Provided data:
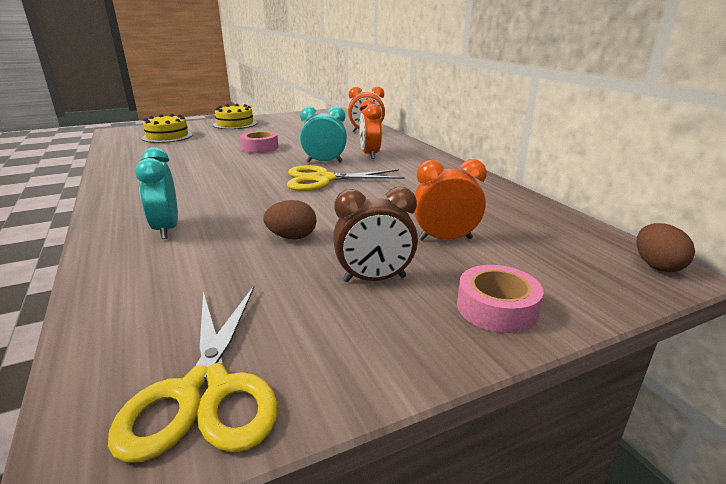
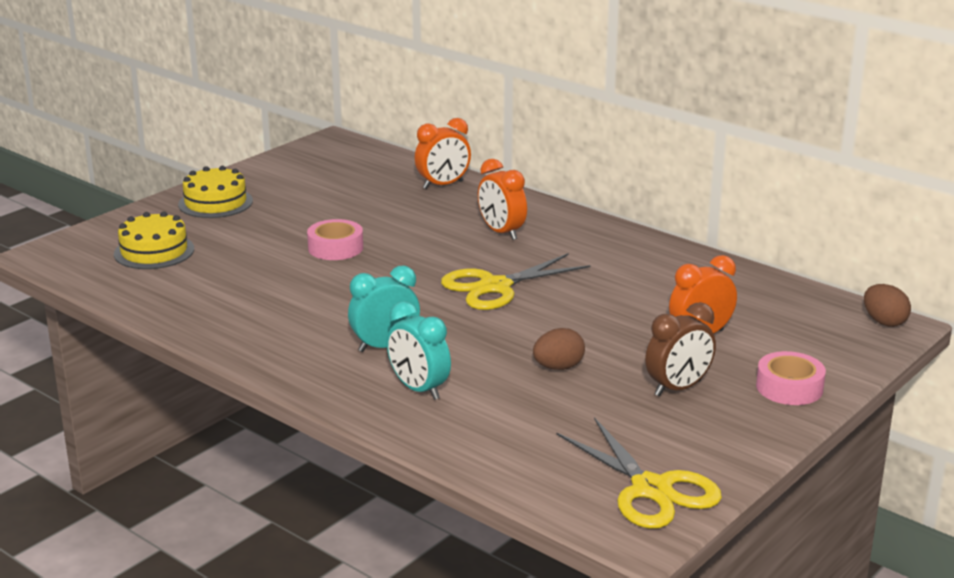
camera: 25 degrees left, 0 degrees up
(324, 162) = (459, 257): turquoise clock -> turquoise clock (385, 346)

* * *

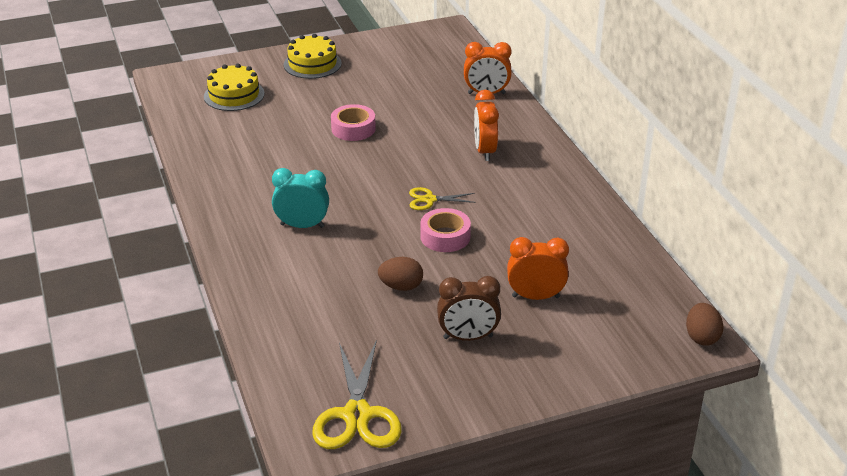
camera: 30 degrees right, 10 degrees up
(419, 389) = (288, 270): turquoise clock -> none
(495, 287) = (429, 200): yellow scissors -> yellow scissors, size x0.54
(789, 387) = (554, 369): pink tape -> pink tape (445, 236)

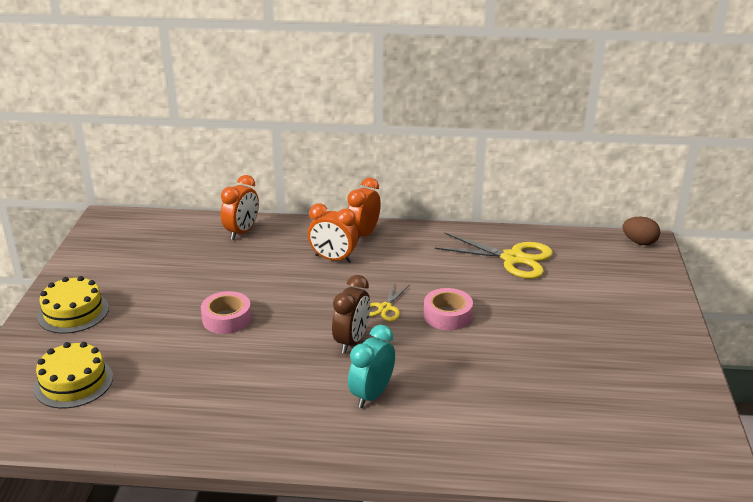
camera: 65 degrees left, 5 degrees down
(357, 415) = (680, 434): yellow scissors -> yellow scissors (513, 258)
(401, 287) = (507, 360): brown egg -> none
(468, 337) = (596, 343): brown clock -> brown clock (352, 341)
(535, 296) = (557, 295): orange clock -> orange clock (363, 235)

Requirement: Working from the data above, extract solely the lines from the one containing "camera: 65 degrees left, 5 degrees down" through the one containing "(535, 296) = (557, 295): orange", exactly as they appear, both included.

Worked solution:
camera: 65 degrees left, 5 degrees down
(357, 415) = (680, 434): yellow scissors -> yellow scissors (513, 258)
(401, 287) = (507, 360): brown egg -> none
(468, 337) = (596, 343): brown clock -> brown clock (352, 341)
(535, 296) = (557, 295): orange clock -> orange clock (363, 235)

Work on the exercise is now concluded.